▶ Task directions:
Leave out all pictures while repeating the records exactly and completely.

-- Provided entries follows --

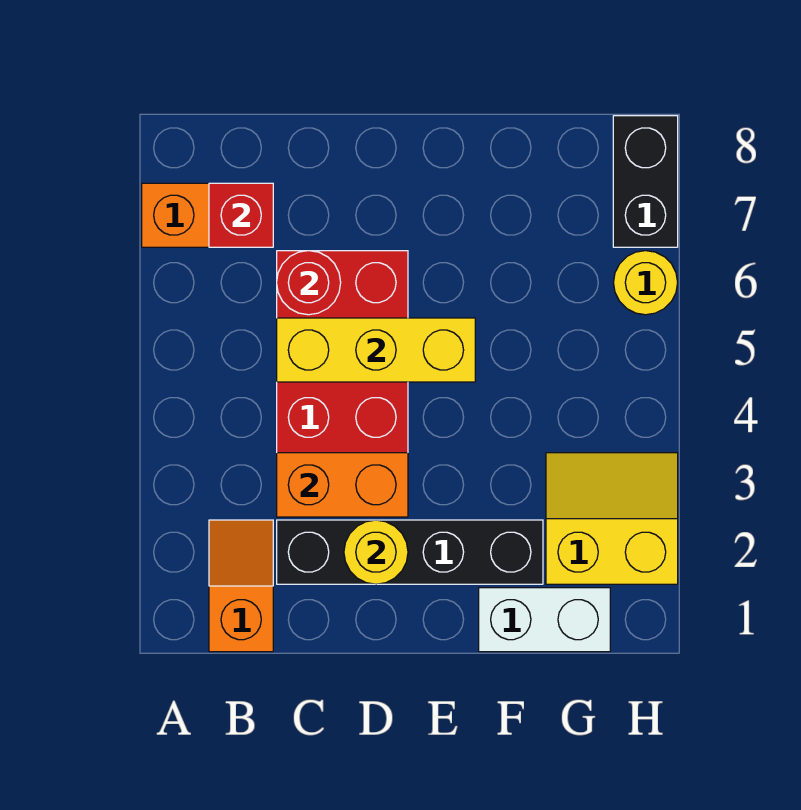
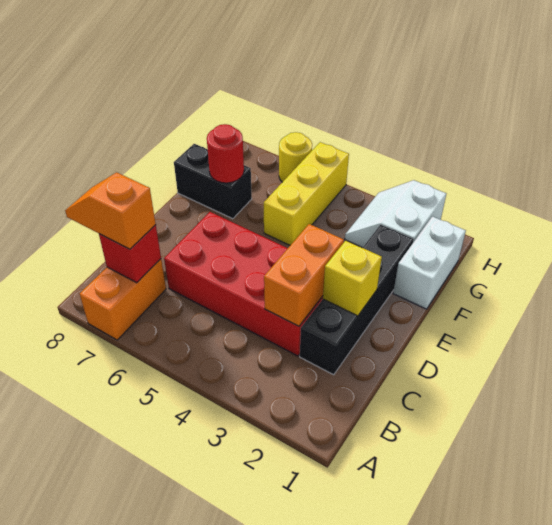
orange slope B1:B2 level 1 top 1 -> orange slope B7:B8 level 3 top 7
yellow brick C5:E5 level 2 -> yellow brick F5:H5 level 1
red round brick C6 level 2 -> red round brick F7 level 2
yellow round brick D2 level 2 -> yellow brick D2 level 2
yellow slope G2:H3 level 1 top 2 -> white slope G2:H3 level 1 top 2
black brick H7:H8 level 1 -> black brick F7:F8 level 1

-- Provided entries concluded --

▶ Answer area:
orange slope B1:B2 level 1 top 1 -> orange slope B7:B8 level 3 top 7
yellow brick C5:E5 level 2 -> yellow brick F5:H5 level 1
red round brick C6 level 2 -> red round brick F7 level 2
yellow round brick D2 level 2 -> yellow brick D2 level 2
yellow slope G2:H3 level 1 top 2 -> white slope G2:H3 level 1 top 2
black brick H7:H8 level 1 -> black brick F7:F8 level 1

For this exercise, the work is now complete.